▸ EXERCISE GOAL
Print each of the entries exactly, leaving nothing out.

▸ EXCERPTED DATA
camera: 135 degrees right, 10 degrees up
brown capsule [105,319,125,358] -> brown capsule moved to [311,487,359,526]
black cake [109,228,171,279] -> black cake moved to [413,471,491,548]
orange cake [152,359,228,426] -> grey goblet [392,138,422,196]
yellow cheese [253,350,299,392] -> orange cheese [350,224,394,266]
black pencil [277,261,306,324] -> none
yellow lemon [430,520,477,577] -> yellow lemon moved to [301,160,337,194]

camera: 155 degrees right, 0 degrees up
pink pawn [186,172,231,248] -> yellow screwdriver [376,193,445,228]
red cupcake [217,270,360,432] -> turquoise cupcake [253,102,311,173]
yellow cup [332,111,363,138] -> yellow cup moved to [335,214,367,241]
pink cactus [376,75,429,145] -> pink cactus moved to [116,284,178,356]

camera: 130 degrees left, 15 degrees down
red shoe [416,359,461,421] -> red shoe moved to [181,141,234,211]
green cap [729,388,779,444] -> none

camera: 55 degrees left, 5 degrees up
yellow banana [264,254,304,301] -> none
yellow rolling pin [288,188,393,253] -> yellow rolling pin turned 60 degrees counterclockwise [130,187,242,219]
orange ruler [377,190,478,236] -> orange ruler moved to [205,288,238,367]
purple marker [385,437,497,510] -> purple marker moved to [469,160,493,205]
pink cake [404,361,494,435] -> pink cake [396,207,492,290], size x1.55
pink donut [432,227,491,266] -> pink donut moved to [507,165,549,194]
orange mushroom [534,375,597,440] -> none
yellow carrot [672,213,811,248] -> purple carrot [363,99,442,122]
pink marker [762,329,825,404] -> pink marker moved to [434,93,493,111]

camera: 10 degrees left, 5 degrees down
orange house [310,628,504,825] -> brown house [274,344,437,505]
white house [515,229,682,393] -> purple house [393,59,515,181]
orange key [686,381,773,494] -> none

▸ EXERCISE RESPONSE
camera: 135 degrees right, 10 degrees up
brown capsule [105,319,125,358] -> brown capsule moved to [311,487,359,526]
black cake [109,228,171,279] -> black cake moved to [413,471,491,548]
orange cake [152,359,228,426] -> grey goblet [392,138,422,196]
yellow cheese [253,350,299,392] -> orange cheese [350,224,394,266]
black pencil [277,261,306,324] -> none
yellow lemon [430,520,477,577] -> yellow lemon moved to [301,160,337,194]

camera: 155 degrees right, 0 degrees up
pink pawn [186,172,231,248] -> yellow screwdriver [376,193,445,228]
red cupcake [217,270,360,432] -> turquoise cupcake [253,102,311,173]
yellow cup [332,111,363,138] -> yellow cup moved to [335,214,367,241]
pink cactus [376,75,429,145] -> pink cactus moved to [116,284,178,356]

camera: 130 degrees left, 15 degrees down
red shoe [416,359,461,421] -> red shoe moved to [181,141,234,211]
green cap [729,388,779,444] -> none

camera: 55 degrees left, 5 degrees up
yellow banana [264,254,304,301] -> none
yellow rolling pin [288,188,393,253] -> yellow rolling pin turned 60 degrees counterclockwise [130,187,242,219]
orange ruler [377,190,478,236] -> orange ruler moved to [205,288,238,367]
purple marker [385,437,497,510] -> purple marker moved to [469,160,493,205]
pink cake [404,361,494,435] -> pink cake [396,207,492,290], size x1.55
pink donut [432,227,491,266] -> pink donut moved to [507,165,549,194]
orange mushroom [534,375,597,440] -> none
yellow carrot [672,213,811,248] -> purple carrot [363,99,442,122]
pink marker [762,329,825,404] -> pink marker moved to [434,93,493,111]

camera: 10 degrees left, 5 degrees down
orange house [310,628,504,825] -> brown house [274,344,437,505]
white house [515,229,682,393] -> purple house [393,59,515,181]
orange key [686,381,773,494] -> none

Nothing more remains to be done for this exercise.